Task goal: Where the listing below reaches the line containing "SCALE2 pin DT: D10 -> A4", start writing out lines exactly, and stop once the line containing "LUX2: VEML7700 -> TSL2561" has been written.

Data for processing:
····················
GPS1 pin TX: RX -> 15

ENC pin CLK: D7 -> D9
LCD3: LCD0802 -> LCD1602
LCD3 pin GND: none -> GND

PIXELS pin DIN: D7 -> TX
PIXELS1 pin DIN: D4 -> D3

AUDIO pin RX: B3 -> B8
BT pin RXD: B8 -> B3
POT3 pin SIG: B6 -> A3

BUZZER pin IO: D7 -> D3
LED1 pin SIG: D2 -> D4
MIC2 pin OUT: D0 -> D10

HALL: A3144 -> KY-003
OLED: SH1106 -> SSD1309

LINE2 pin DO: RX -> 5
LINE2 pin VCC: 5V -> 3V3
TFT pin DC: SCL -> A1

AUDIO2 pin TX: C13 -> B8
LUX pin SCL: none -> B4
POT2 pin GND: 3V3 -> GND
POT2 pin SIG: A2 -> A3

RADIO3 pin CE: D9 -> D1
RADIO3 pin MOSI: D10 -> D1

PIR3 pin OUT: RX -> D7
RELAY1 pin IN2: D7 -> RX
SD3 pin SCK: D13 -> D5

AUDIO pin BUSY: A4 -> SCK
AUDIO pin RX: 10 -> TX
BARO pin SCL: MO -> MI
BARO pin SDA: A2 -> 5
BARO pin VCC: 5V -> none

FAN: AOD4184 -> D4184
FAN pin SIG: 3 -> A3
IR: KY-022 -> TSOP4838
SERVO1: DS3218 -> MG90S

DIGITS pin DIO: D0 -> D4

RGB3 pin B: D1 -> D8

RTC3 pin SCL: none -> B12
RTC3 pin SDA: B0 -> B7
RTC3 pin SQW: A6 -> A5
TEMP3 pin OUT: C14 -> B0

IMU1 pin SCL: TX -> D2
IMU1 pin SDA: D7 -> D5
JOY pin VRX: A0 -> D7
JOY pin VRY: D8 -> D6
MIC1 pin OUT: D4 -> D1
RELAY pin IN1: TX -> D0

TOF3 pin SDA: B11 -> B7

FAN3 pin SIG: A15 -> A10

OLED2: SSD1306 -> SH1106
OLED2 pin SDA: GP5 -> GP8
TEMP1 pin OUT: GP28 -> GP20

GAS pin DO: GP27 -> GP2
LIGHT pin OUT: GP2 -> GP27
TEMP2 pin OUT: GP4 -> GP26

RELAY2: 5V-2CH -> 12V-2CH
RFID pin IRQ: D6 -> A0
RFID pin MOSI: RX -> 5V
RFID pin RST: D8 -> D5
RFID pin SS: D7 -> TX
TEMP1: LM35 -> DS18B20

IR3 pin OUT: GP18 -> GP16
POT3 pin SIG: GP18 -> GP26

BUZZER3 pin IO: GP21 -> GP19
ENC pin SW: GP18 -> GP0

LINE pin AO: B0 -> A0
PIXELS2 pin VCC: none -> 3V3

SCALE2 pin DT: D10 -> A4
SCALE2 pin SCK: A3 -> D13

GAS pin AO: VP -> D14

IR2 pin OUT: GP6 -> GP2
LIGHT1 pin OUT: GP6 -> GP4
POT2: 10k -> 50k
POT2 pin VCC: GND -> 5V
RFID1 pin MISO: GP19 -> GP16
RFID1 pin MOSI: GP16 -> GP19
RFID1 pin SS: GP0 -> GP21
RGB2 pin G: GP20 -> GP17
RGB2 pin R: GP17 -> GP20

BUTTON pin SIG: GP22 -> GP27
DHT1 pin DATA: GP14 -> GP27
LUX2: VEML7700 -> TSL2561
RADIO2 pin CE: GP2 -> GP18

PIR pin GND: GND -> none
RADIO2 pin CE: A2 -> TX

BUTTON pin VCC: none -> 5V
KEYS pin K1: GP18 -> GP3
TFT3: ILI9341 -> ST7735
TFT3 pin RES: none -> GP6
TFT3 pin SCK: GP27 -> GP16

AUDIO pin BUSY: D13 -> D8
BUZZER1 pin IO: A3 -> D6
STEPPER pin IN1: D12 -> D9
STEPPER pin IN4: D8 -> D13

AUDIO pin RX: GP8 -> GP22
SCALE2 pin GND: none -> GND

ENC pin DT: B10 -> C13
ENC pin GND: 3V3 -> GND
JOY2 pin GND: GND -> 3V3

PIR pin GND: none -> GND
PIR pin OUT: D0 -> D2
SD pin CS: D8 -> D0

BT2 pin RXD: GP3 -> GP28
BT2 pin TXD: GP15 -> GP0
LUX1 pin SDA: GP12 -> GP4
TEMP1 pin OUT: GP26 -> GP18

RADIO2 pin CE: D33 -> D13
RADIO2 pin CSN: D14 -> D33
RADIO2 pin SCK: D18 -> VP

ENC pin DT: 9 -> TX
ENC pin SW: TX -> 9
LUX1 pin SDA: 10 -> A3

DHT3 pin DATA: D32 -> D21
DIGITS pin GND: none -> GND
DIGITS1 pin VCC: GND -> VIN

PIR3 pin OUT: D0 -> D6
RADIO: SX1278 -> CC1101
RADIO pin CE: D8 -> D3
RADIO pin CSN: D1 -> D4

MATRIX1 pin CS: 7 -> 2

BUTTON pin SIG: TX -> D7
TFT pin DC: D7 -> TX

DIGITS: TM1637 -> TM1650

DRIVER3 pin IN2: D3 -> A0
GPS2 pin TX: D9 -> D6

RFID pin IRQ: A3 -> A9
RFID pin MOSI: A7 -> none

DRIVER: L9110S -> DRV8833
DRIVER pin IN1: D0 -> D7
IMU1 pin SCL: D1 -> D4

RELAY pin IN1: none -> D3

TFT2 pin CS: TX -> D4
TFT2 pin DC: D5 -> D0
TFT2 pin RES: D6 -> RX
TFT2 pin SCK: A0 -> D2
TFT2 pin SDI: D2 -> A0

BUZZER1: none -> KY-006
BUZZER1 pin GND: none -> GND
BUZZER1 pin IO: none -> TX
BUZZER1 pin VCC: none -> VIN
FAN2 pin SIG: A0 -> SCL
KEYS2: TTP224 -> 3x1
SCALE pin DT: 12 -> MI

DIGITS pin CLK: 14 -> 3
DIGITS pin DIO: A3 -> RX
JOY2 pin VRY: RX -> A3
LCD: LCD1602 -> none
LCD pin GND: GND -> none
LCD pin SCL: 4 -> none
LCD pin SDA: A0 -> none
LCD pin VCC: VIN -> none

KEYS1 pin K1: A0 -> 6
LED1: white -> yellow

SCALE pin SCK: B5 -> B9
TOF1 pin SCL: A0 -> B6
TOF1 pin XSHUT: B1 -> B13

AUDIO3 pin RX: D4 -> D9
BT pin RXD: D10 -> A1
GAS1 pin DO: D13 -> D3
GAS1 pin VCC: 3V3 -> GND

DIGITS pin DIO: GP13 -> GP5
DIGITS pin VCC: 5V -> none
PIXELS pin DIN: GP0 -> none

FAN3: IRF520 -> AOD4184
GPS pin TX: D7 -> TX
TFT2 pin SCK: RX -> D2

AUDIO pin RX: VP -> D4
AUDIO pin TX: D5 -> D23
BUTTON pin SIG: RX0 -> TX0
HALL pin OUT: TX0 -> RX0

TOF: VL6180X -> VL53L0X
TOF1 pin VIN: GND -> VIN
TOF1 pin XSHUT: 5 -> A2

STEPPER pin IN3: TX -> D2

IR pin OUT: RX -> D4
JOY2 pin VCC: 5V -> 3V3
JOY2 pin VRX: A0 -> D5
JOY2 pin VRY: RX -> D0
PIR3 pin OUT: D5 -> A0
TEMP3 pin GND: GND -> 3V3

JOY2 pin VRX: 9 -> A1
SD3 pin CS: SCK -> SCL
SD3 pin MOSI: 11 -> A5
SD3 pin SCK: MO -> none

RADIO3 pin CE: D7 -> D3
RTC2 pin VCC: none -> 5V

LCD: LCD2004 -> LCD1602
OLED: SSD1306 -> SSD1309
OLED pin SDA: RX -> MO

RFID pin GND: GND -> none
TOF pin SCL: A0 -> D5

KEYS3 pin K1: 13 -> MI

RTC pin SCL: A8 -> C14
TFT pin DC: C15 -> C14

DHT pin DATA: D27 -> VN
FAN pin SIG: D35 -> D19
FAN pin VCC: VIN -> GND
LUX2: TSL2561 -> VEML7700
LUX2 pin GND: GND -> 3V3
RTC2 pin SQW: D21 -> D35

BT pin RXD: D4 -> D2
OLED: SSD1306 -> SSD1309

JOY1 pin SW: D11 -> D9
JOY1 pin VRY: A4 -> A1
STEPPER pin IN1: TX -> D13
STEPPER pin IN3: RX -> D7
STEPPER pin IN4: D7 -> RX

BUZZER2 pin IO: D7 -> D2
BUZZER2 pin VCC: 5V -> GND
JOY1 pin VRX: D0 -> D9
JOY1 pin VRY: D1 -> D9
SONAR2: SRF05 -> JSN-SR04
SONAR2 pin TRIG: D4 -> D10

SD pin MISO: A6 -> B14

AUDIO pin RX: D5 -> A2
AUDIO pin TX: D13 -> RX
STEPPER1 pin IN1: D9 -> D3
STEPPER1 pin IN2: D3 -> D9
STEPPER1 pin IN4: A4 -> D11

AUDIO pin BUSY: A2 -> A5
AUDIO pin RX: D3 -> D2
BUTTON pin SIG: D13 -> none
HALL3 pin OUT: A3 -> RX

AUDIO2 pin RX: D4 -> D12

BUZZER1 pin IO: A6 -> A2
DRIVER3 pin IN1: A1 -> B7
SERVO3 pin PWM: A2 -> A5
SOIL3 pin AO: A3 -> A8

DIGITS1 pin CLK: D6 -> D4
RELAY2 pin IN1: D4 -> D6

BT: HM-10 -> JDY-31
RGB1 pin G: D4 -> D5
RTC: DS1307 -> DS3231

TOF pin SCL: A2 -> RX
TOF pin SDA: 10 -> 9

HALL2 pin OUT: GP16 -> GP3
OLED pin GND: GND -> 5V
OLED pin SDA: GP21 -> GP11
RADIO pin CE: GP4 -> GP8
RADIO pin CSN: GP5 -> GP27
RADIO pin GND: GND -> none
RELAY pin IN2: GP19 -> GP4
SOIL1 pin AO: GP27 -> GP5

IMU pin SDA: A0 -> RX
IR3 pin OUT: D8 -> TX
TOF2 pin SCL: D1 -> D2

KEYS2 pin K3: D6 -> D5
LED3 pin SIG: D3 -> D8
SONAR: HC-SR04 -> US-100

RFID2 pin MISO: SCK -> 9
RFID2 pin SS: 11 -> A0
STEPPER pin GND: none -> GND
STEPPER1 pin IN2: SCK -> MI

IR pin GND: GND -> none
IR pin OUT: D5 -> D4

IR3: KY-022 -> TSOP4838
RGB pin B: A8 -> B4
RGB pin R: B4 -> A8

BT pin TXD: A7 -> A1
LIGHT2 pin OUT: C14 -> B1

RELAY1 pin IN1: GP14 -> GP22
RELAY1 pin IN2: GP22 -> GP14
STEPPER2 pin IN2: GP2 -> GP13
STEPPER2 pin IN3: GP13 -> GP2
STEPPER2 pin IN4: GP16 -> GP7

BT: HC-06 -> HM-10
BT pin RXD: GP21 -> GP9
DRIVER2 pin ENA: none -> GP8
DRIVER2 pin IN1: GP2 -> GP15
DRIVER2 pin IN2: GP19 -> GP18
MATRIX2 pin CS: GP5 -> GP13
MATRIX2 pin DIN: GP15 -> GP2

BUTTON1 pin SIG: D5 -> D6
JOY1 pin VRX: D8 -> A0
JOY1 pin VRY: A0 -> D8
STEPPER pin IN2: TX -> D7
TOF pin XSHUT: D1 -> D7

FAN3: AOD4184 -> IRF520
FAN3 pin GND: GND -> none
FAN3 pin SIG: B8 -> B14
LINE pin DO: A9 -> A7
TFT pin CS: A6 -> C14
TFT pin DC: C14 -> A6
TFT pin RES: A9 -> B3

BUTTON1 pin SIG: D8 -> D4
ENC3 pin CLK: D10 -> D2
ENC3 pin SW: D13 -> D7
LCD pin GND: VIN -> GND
····················
Your response:
SCALE2 pin DT: D10 -> A4
SCALE2 pin SCK: A3 -> D13

GAS pin AO: VP -> D14

IR2 pin OUT: GP6 -> GP2
LIGHT1 pin OUT: GP6 -> GP4
POT2: 10k -> 50k
POT2 pin VCC: GND -> 5V
RFID1 pin MISO: GP19 -> GP16
RFID1 pin MOSI: GP16 -> GP19
RFID1 pin SS: GP0 -> GP21
RGB2 pin G: GP20 -> GP17
RGB2 pin R: GP17 -> GP20

BUTTON pin SIG: GP22 -> GP27
DHT1 pin DATA: GP14 -> GP27
LUX2: VEML7700 -> TSL2561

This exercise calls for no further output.